Exercise prompt
Only the lines from the one that contains "camera: 75 degrees left, 5 degrees down" through the final line of the entries should be repeated, exactly as written.

Coordinate-based object records:
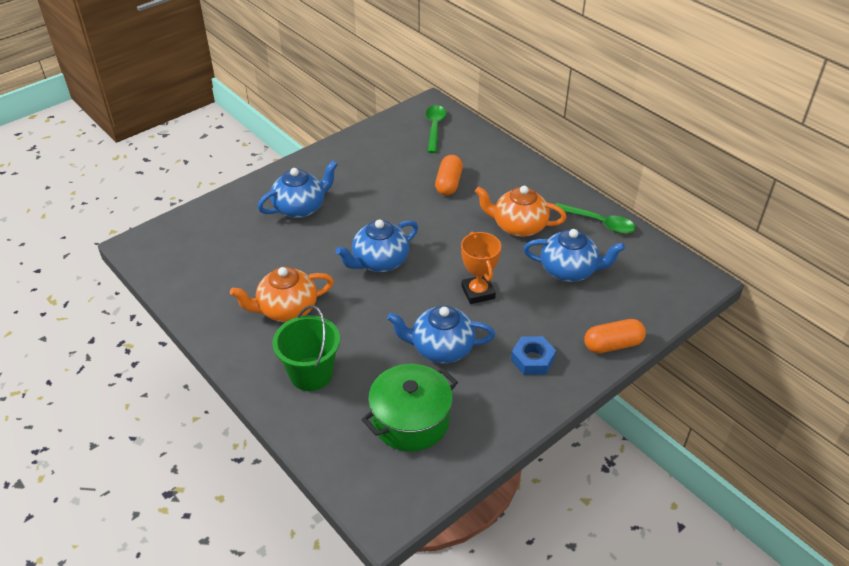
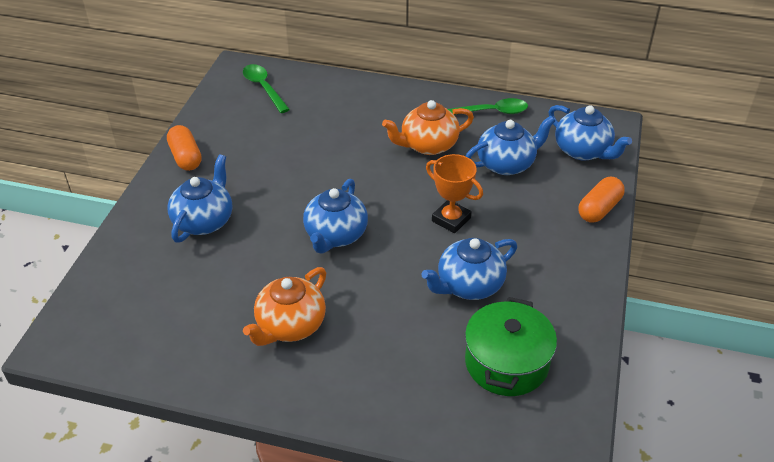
camera: 35 degrees left, 0 degrees up
(311, 374) = (376, 373): green bucket -> none
(448, 183) = (328, 134): orange capsule -> orange capsule (185, 157)
(532, 359) = (552, 254): blue nut -> none
(650, 291) = (583, 151): none -> blue teapot

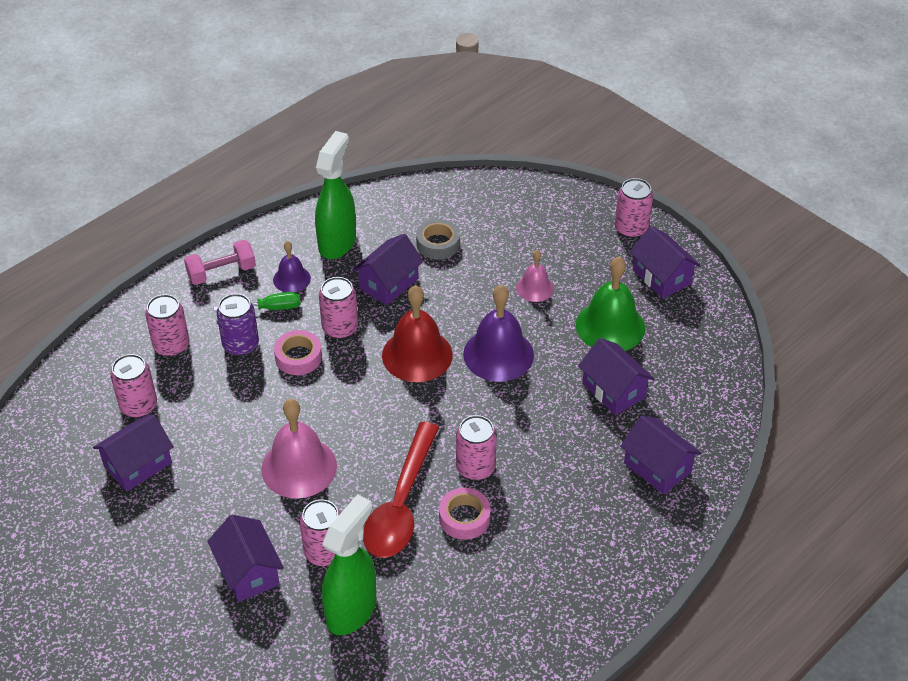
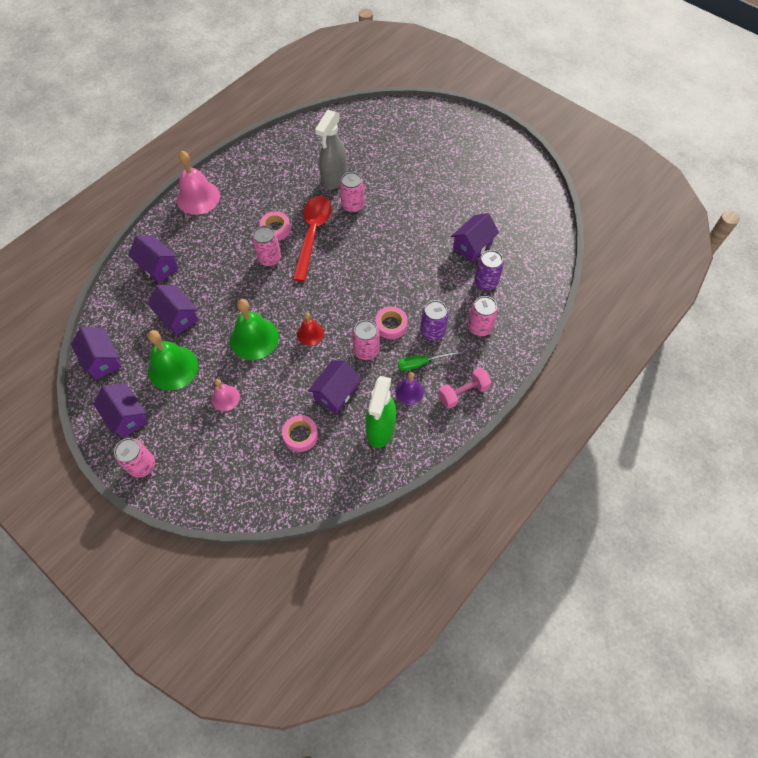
camera: 175 degrees right, 15 degrees up
(138, 406) = (486, 282): pink can -> purple can
(248, 571) = (392, 193): purple house -> purple house (102, 360)
(299, 467) = (376, 251): pink bell -> pink bell (198, 197)
(352, 610) = (334, 179): green spray bottle -> grey spray bottle
(417, 355) = (310, 333): red bell -> red bell, size x0.56
(438, 244) = (300, 435): grey tape -> pink tape
(498, 354) = (254, 338): purple bell -> green bell

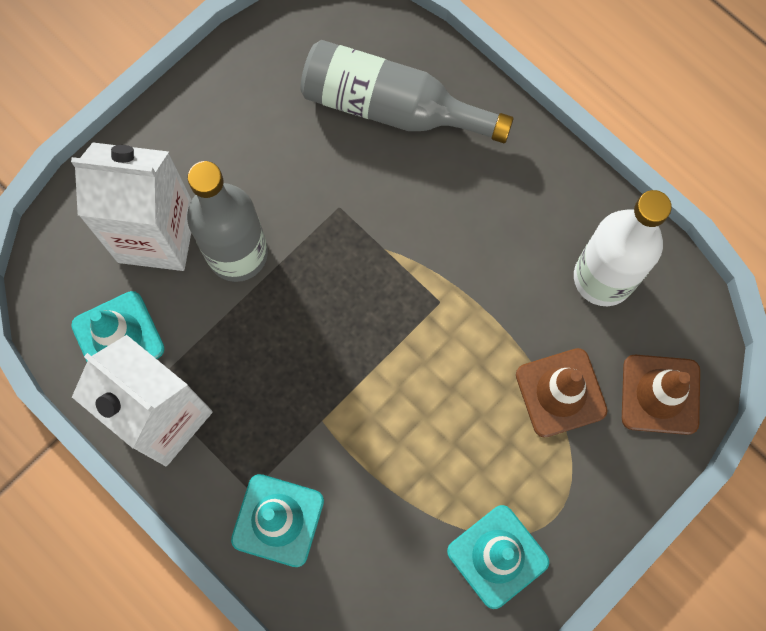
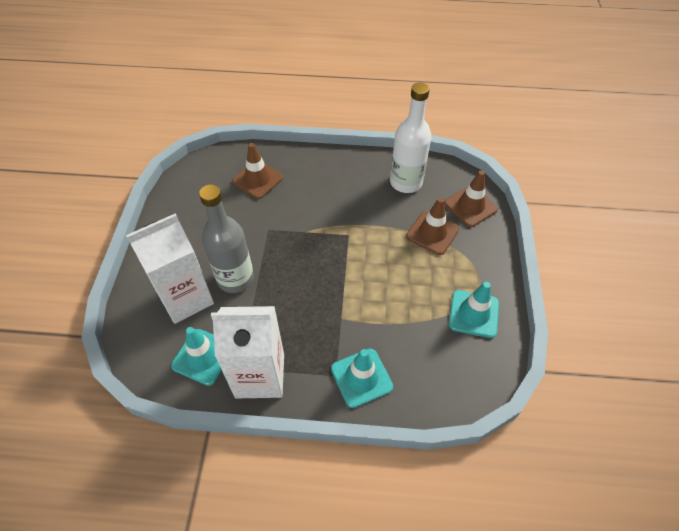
camera: 40 degrees left, 20 degrees down
(392, 107) = (257, 179): grey bottle -> brown traffic cone

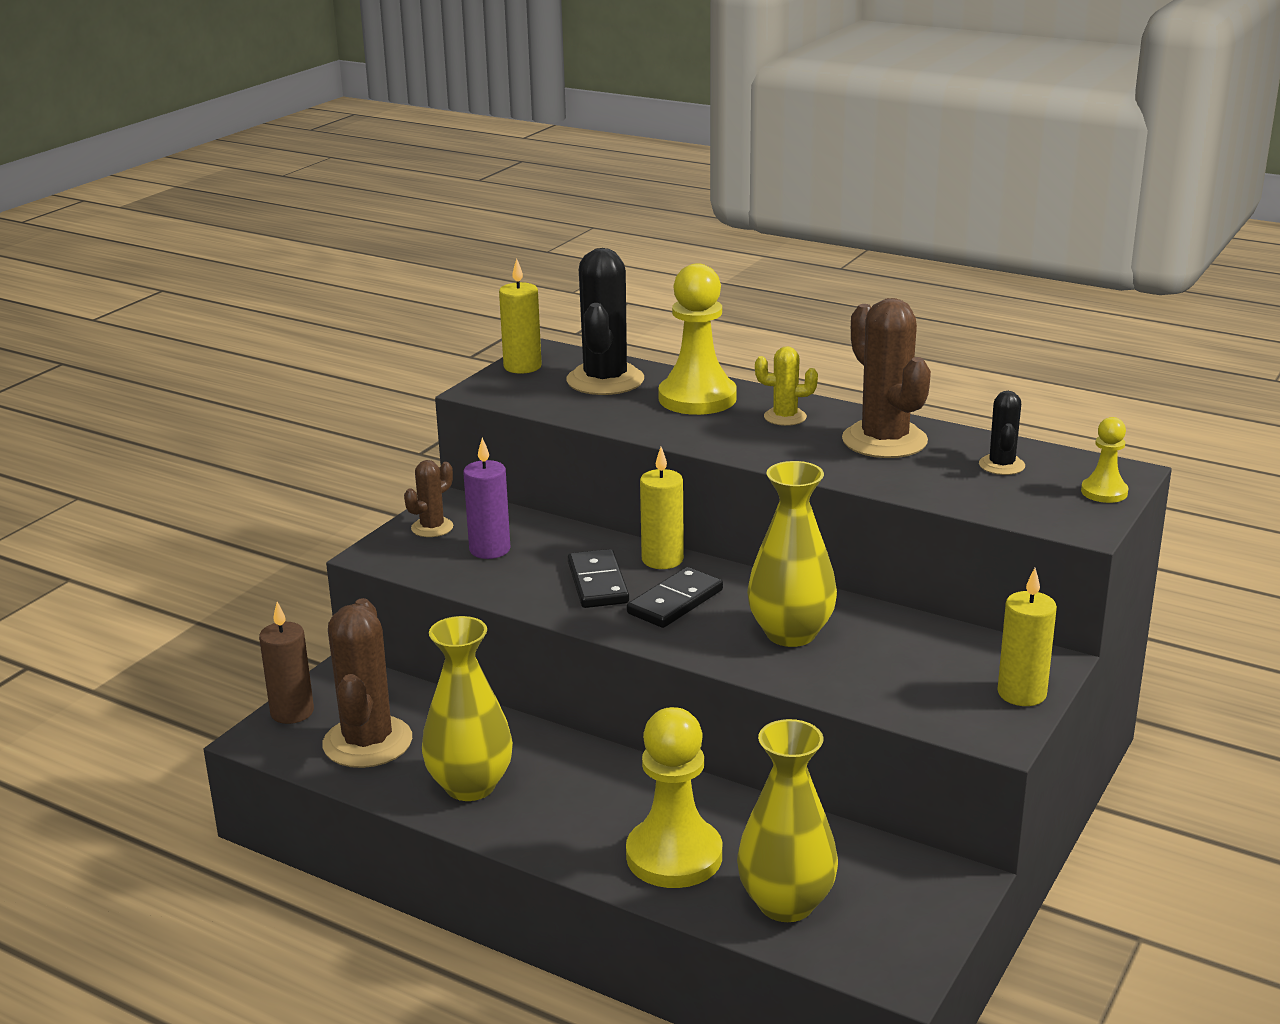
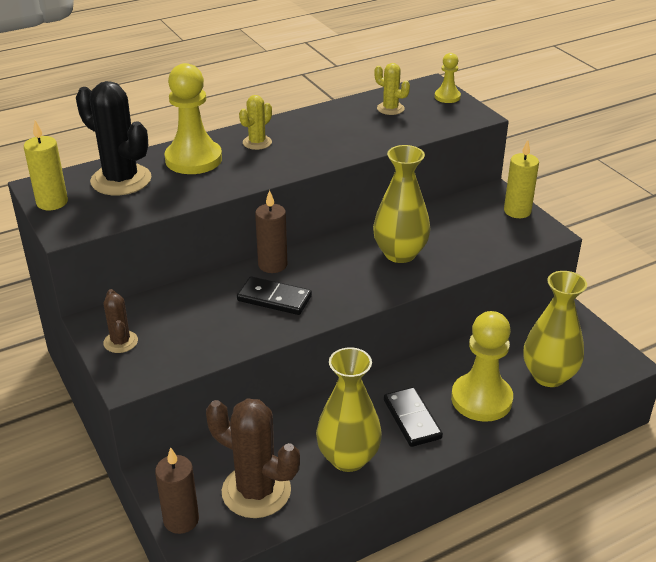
camera: 60 degrees left, 10 degrees up
(490, 549) = (182, 327): purple candle -> none
(662, 560) = (272, 265): yellow candle -> brown candle
(675, 602) = (327, 278): black domino -> black domino (412, 419)
(884, 441) = (324, 126): brown cactus -> none
(1001, 465) = (390, 108): black cactus -> yellow cactus

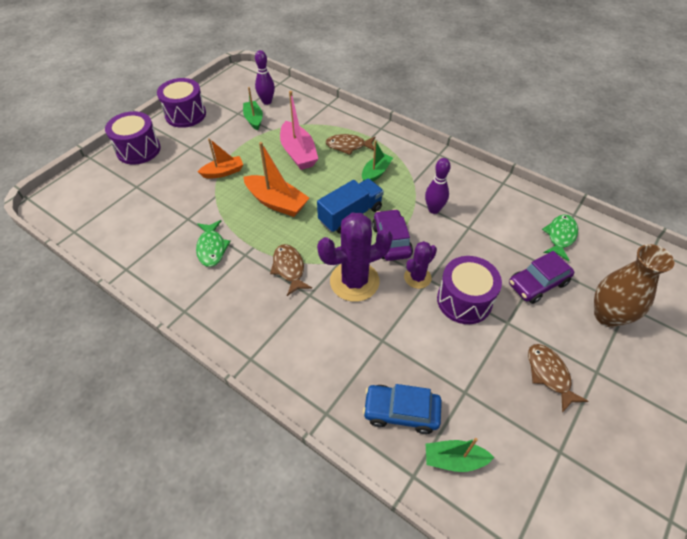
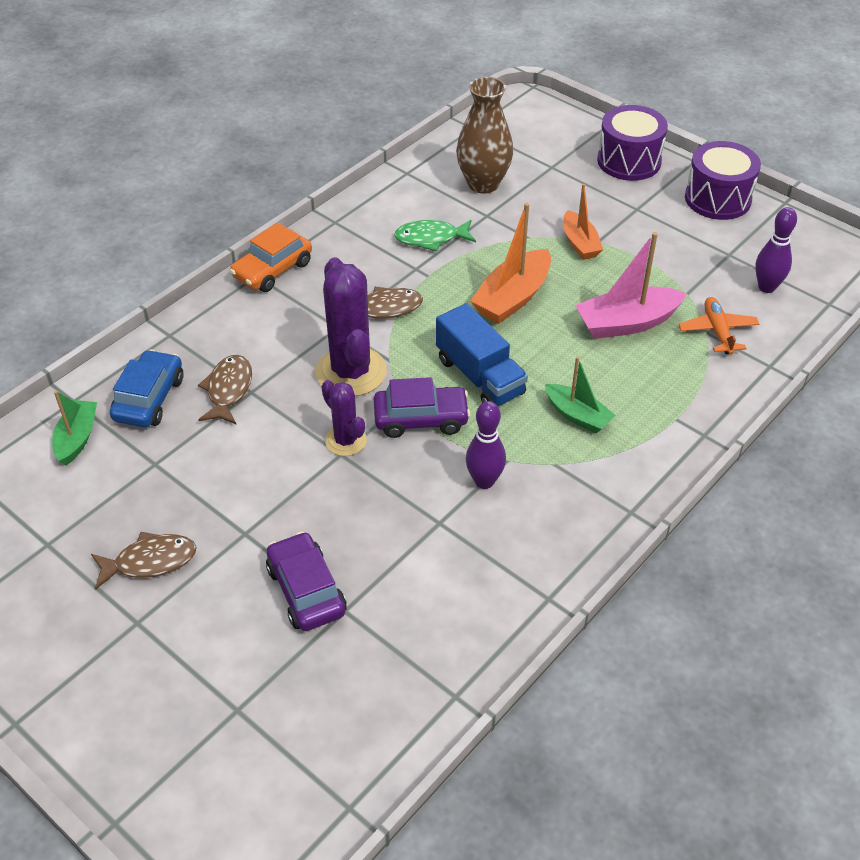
camera: 95 degrees right, 5 degrees down
(244, 347) = (272, 270): none -> orange car
(254, 119) = (713, 272): green boat -> none
(303, 120) = (717, 331): none -> orange plane
(348, 146) = (648, 385): brown fish -> brown fish (228, 390)
(464, 300) = (294, 488): purple drum -> none
(560, 236) = (403, 654): green fish -> none
(607, 315) = (225, 672): brown vase -> brown vase (483, 184)

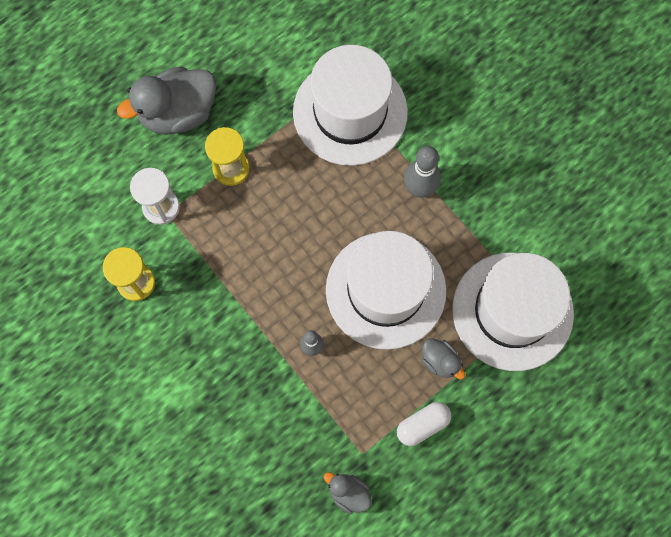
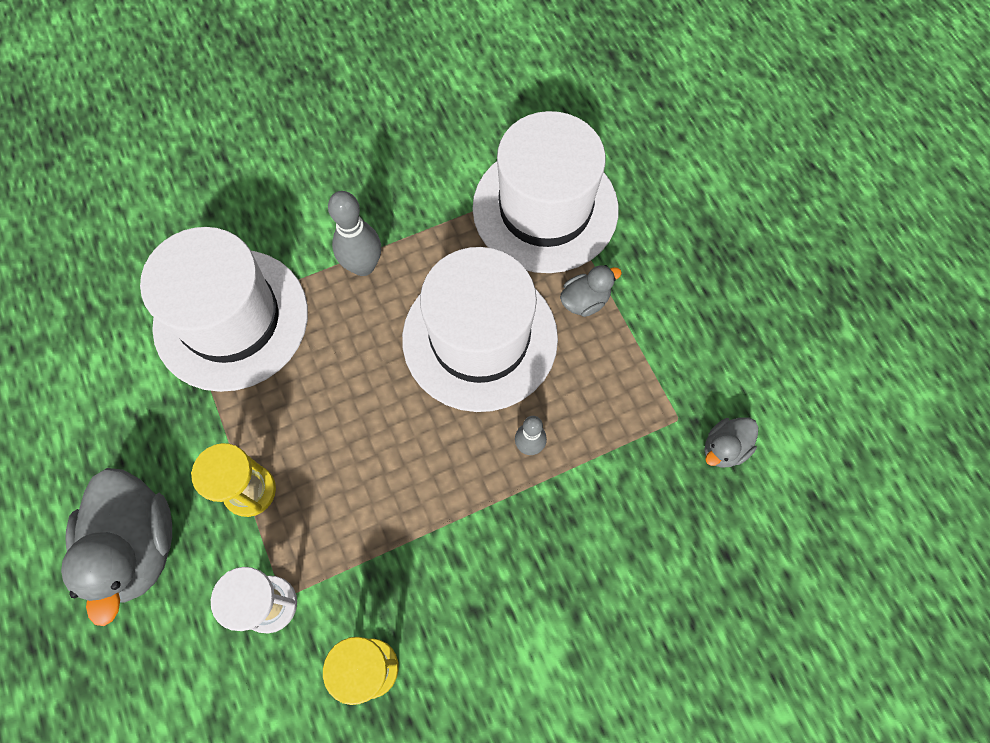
camera: 75 degrees left, 5 degrees down
(422, 425) = (657, 340): white capsule -> none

Task output
camera: 75 degrees left, 5 degrees down
(422, 425) = (657, 340): white capsule -> none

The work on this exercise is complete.